Required work: Give back exactly the line containing "Survey the image" together with all the lines after it, ending at the final line below.

Satellite object listings
..............................

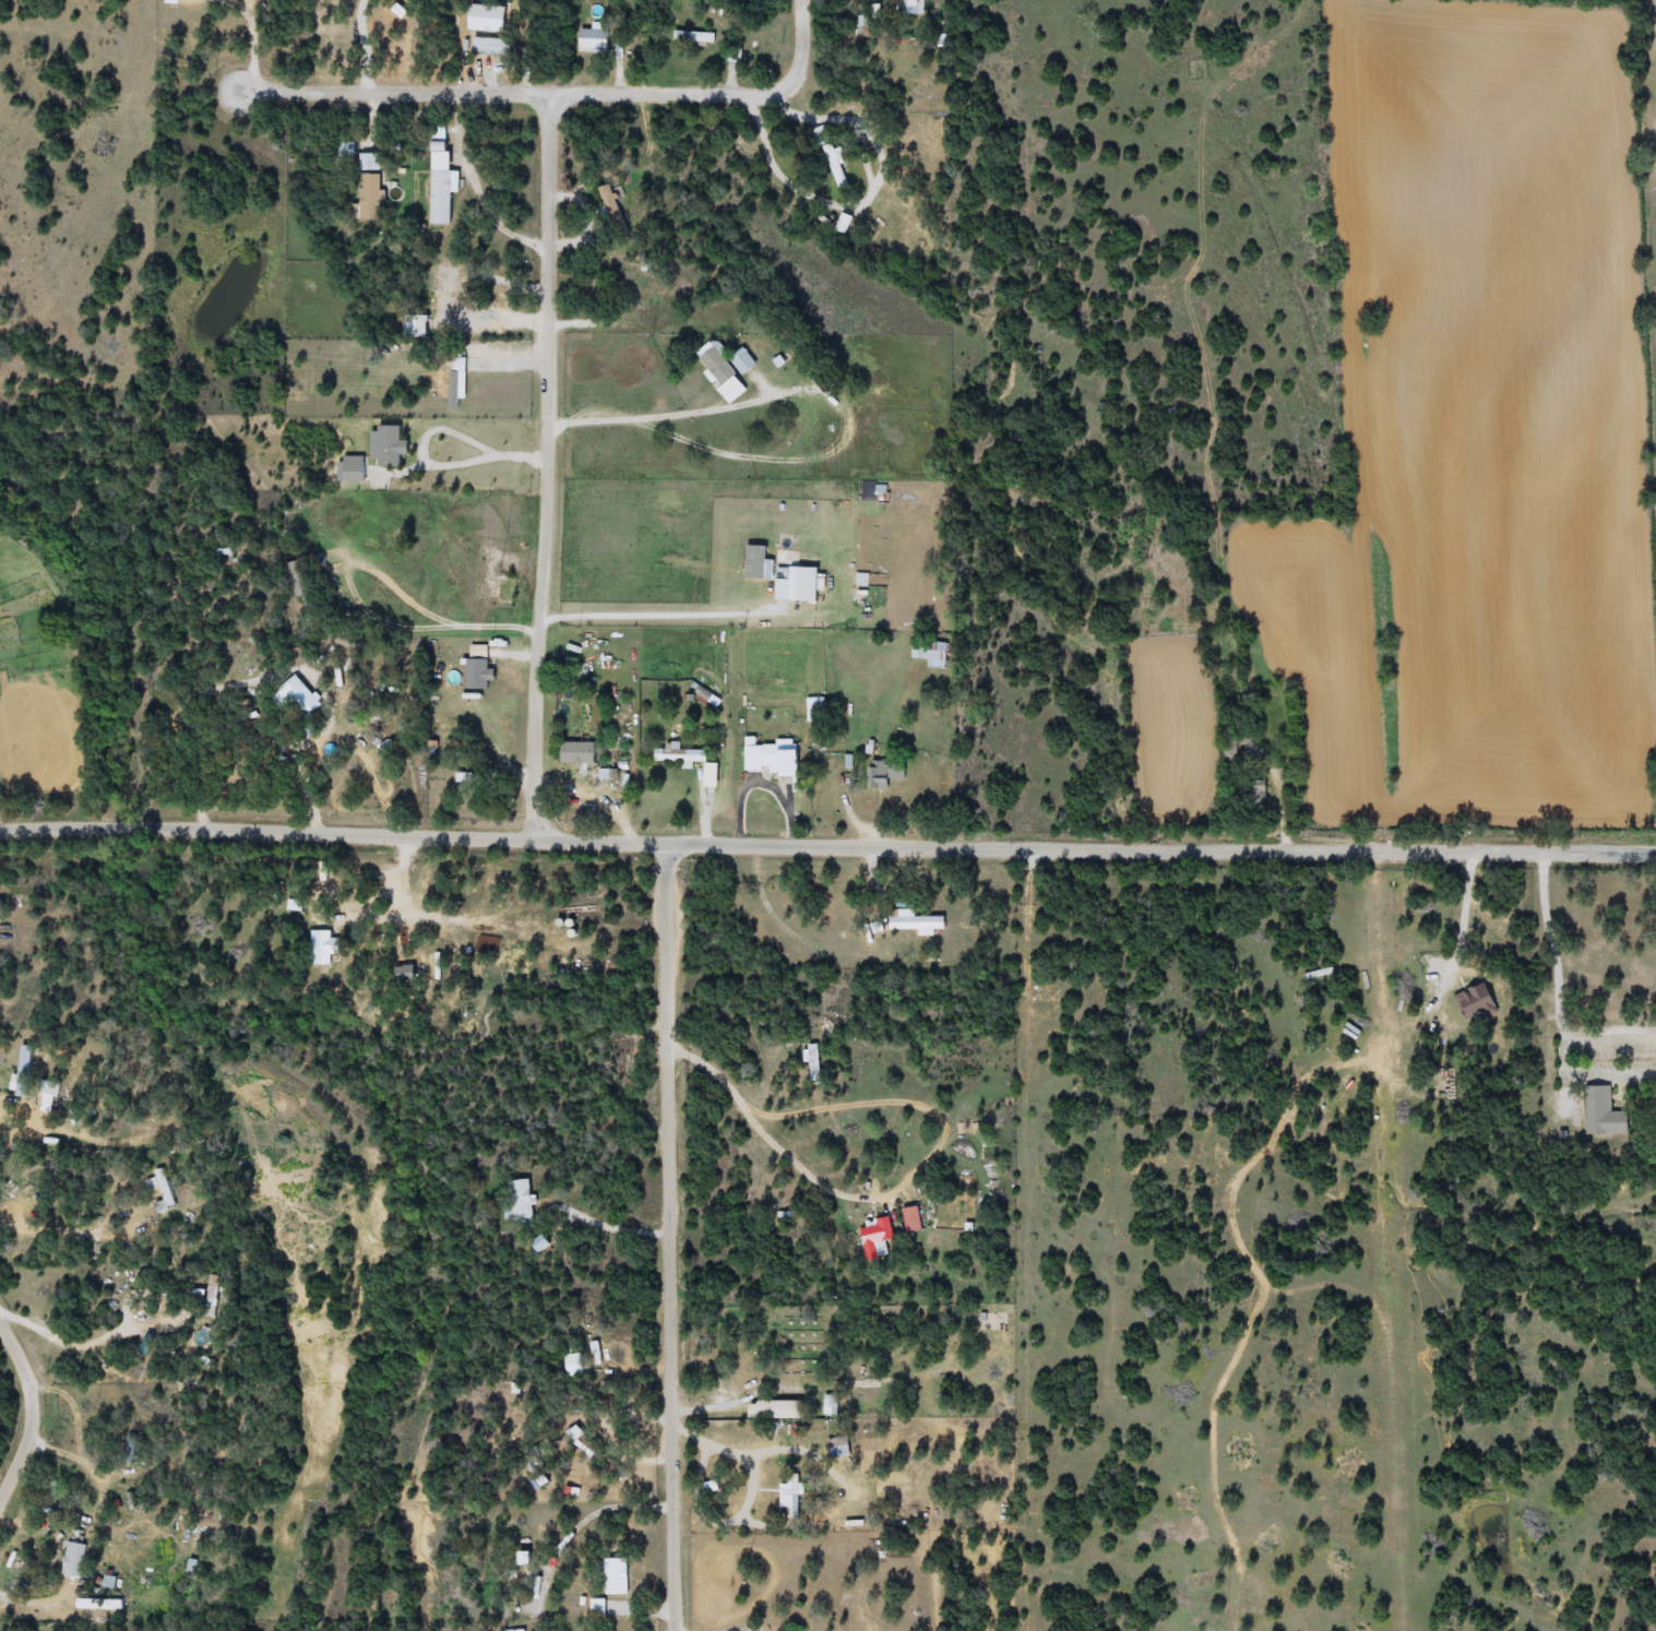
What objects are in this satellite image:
building: (912, 7)
building: (695, 37)
building: (594, 41)
road: (253, 43)
road: (369, 44)
building: (493, 46)
road: (559, 90)
building: (833, 156)
building: (370, 161)
building: (442, 179)
building: (370, 197)
road: (860, 204)
building: (847, 223)
building: (442, 293)
building: (744, 361)
building: (718, 365)
building: (452, 384)
road: (663, 411)
road: (439, 429)
road: (550, 464)
building: (759, 563)
building: (812, 584)
road: (668, 614)
road: (449, 618)
building: (931, 650)
building: (302, 696)
building: (580, 752)
building: (372, 753)
building: (1230, 753)
building: (682, 755)
building: (784, 760)
building: (887, 773)
road: (827, 839)
road: (1467, 911)
building: (920, 923)
building: (867, 939)
building: (322, 948)
road: (1559, 983)
building: (25, 1071)
road: (1585, 1077)
road: (13, 1100)
building: (1599, 1112)
road: (777, 1133)
building: (861, 1150)
building: (522, 1200)
building: (953, 1210)
road: (53, 1228)
road: (672, 1234)
building: (877, 1237)
road: (123, 1352)
building: (575, 1364)
building: (992, 1397)
road: (34, 1405)
building: (778, 1409)
building: (590, 1448)
building: (792, 1495)
building: (76, 1559)
building: (616, 1576)
road: (38, 1597)
building: (808, 1604)
road: (730, 1628)

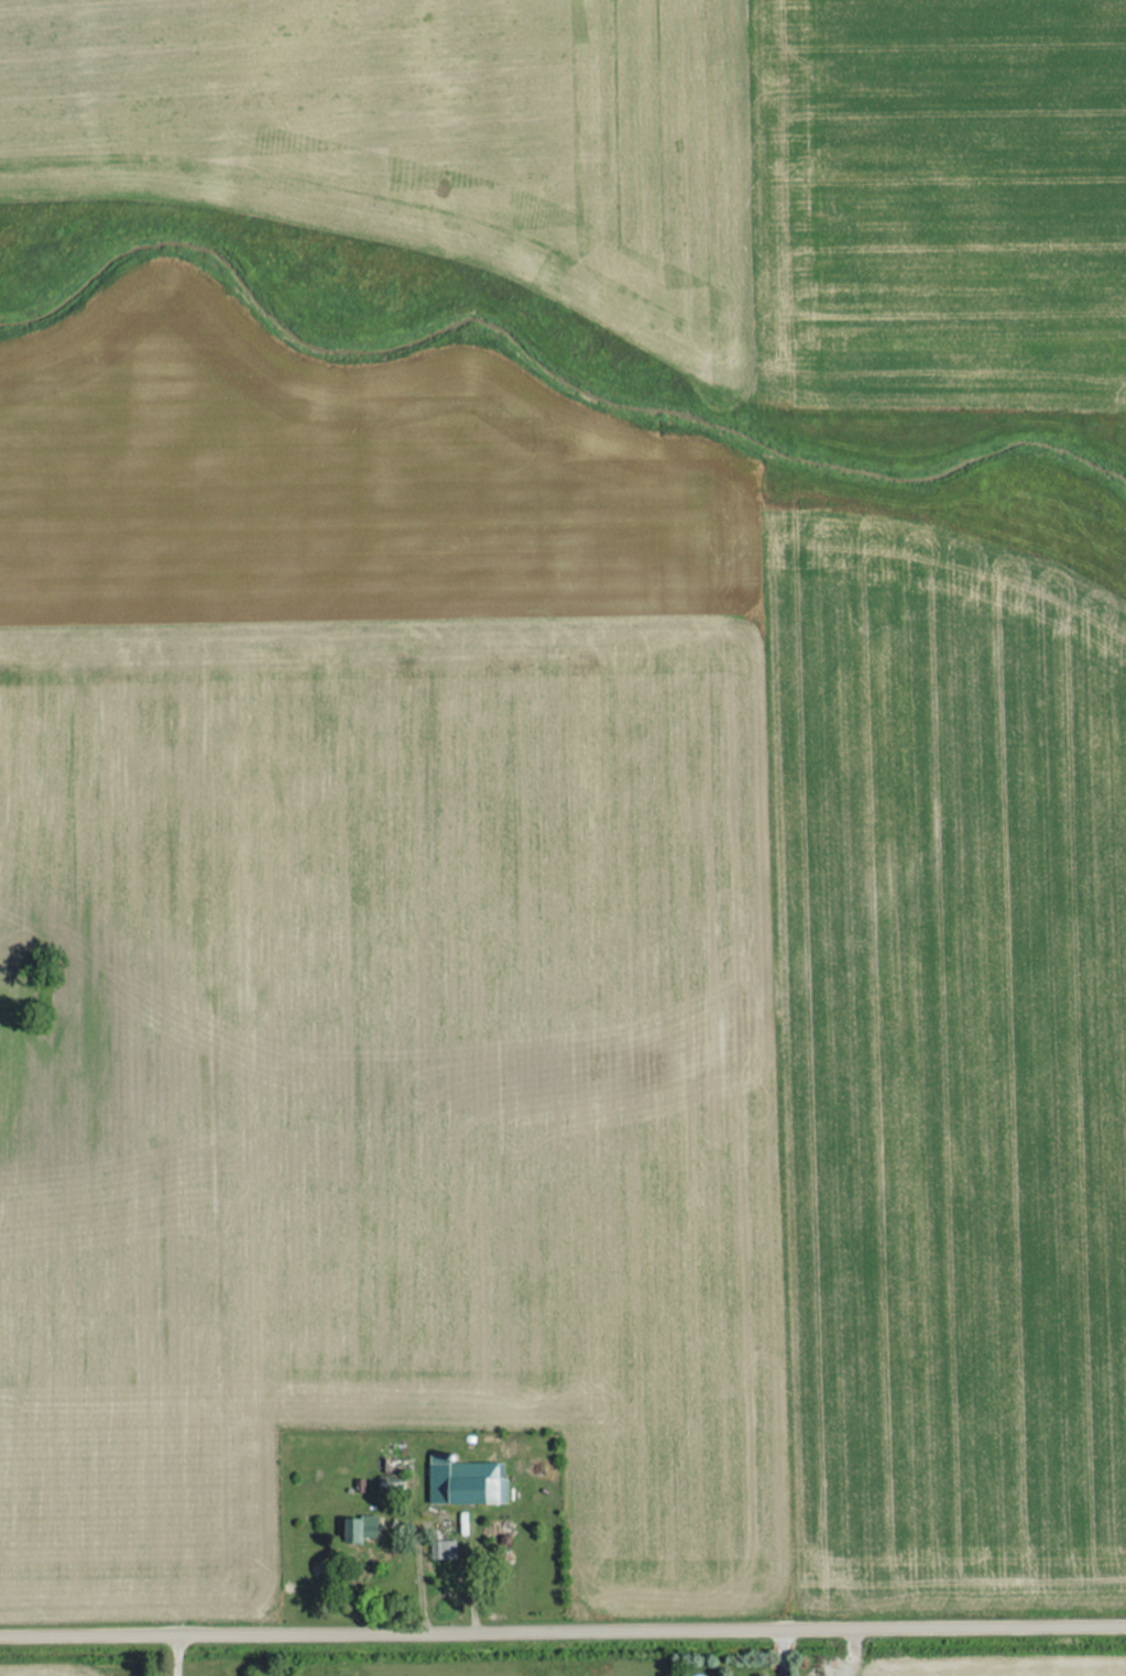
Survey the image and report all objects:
crop: (419, 133)
crop: (936, 205)
crop: (330, 486)
crop: (942, 1065)
crop: (384, 1091)
building: (386, 1479)
building: (461, 1482)
building: (354, 1529)
building: (438, 1550)
road: (563, 1631)
road: (783, 1652)
road: (178, 1656)
crop: (1007, 1666)
crop: (74, 1673)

..............................

Result of this task:
Survey the image and report all objects:
crop: (419, 133)
crop: (936, 205)
crop: (330, 486)
crop: (942, 1065)
crop: (384, 1091)
building: (386, 1479)
building: (461, 1482)
building: (354, 1529)
building: (438, 1550)
road: (563, 1631)
road: (783, 1652)
road: (178, 1656)
crop: (1007, 1666)
crop: (74, 1673)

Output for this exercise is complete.